--- WHAT YOU WILL DO ---
Which lines of the data contain the string "pear"? Copy every one of them.

*** Opening EXERCISE INPUTS ***

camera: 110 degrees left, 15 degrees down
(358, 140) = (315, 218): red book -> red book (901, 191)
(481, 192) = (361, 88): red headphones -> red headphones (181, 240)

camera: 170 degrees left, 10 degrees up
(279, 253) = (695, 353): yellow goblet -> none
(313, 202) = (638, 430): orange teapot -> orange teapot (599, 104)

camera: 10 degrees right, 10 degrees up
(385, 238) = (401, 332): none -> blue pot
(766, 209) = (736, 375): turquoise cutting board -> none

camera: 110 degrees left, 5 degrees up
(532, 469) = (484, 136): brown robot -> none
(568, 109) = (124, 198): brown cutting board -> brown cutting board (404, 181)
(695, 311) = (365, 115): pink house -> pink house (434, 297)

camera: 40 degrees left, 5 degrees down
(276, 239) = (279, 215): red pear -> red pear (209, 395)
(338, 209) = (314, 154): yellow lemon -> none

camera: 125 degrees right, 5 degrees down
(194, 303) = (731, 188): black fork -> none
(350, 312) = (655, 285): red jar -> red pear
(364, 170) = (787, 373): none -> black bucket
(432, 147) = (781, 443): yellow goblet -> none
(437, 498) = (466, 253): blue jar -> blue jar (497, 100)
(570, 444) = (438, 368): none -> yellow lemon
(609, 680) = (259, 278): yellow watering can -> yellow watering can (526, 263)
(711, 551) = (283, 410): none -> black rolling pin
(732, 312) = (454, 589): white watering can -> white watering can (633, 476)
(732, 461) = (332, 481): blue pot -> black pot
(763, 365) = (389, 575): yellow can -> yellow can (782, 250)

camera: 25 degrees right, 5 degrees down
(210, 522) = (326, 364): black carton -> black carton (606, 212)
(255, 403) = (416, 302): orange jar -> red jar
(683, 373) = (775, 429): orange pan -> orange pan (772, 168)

*** Closing EXERCISE INPUTS ***

--- EXPECTED OUTPUT ---
(276, 239) = (279, 215): red pear -> red pear (209, 395)
(350, 312) = (655, 285): red jar -> red pear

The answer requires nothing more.